> **PROBLEM REQUIREMENTS**: In the records below, locate the line containing "T3: PNP (B N5, C", then output that line and all later lines exactly, through the last one.
** Opening DATA PROVIDED block **
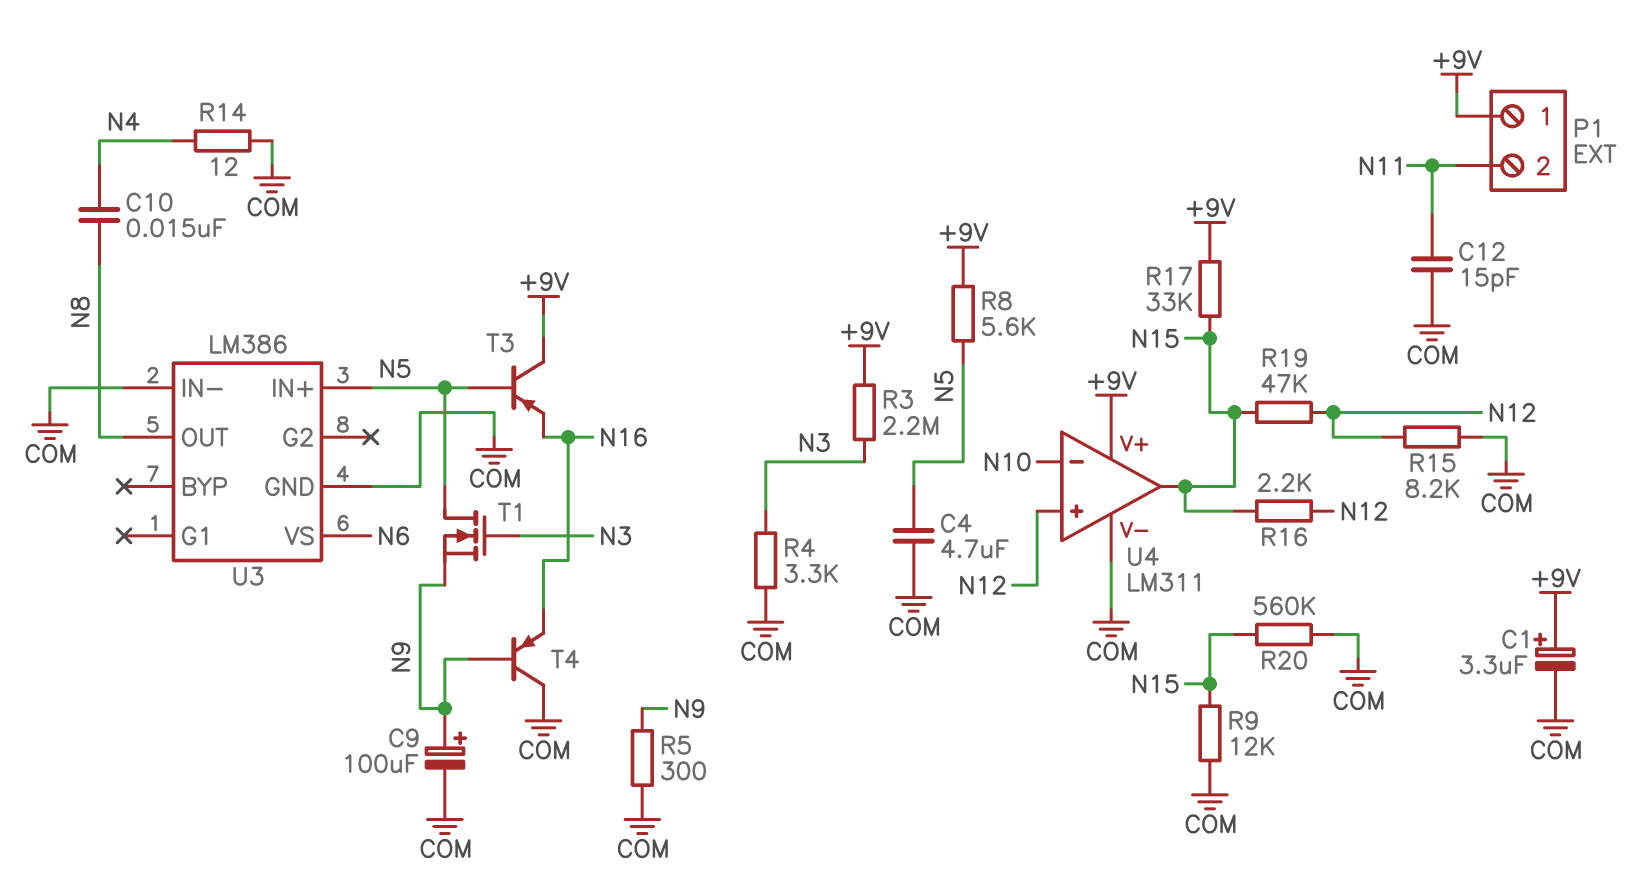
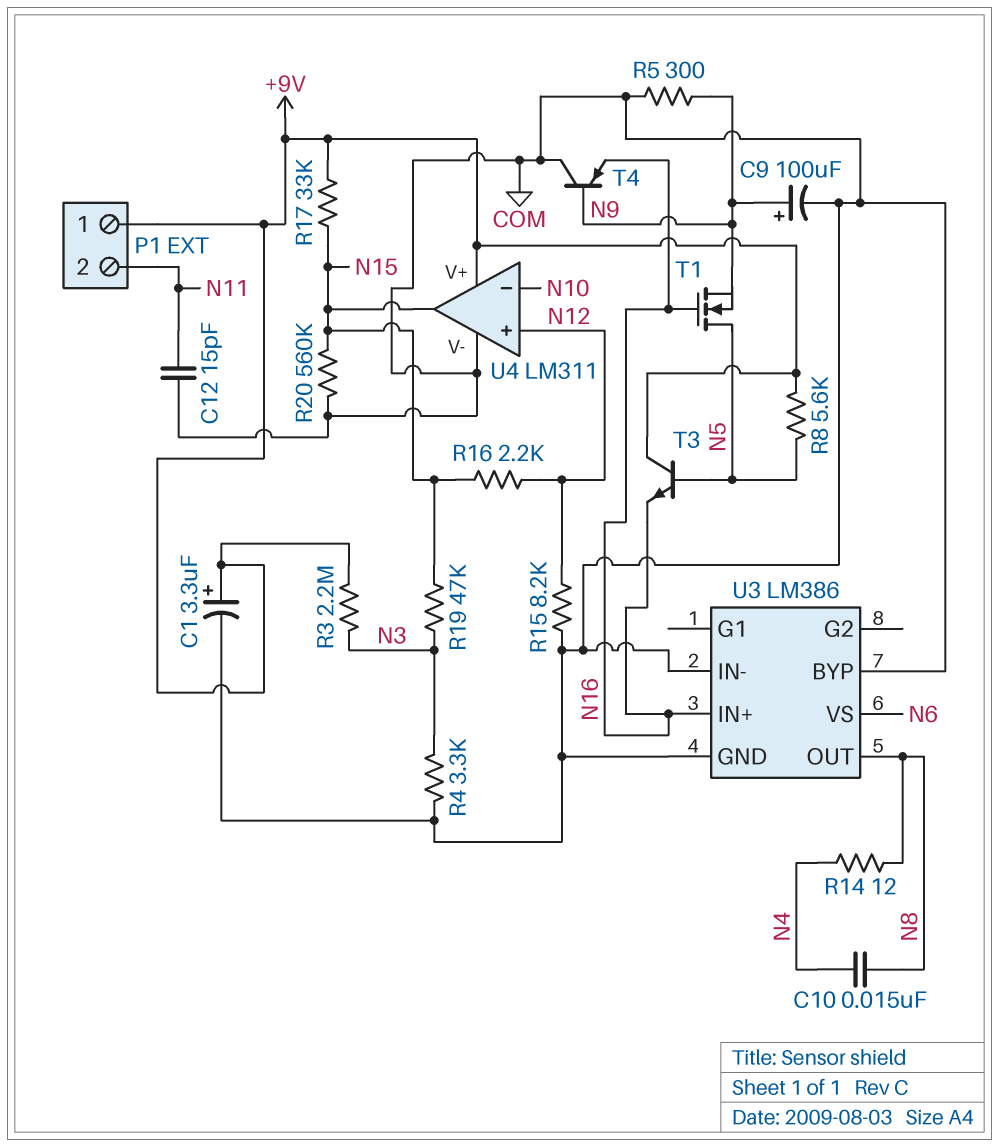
C4: 4.7uF (COM, N5) -> none
R9: 12k (COM, N15) -> none
R14: 12 (COM, N4) -> 12 (N4, N8)
R19: 47k (N12, N15) -> 47k (N3, N15)
T1: NMOS (G N3, D N5, S N9) -> NMOS (G N16, D N5, S N9)
T3: PNP (B N5, C +9V, E N16) -> NPN (B N5, C +9V, E N16)
U3 pin BYP: none -> COM
U3 pin IN+: N5 -> N16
** Closing DATA PROVIDED block **
> **EXERCISE RESULT**:
T3: PNP (B N5, C +9V, E N16) -> NPN (B N5, C +9V, E N16)
U3 pin BYP: none -> COM
U3 pin IN+: N5 -> N16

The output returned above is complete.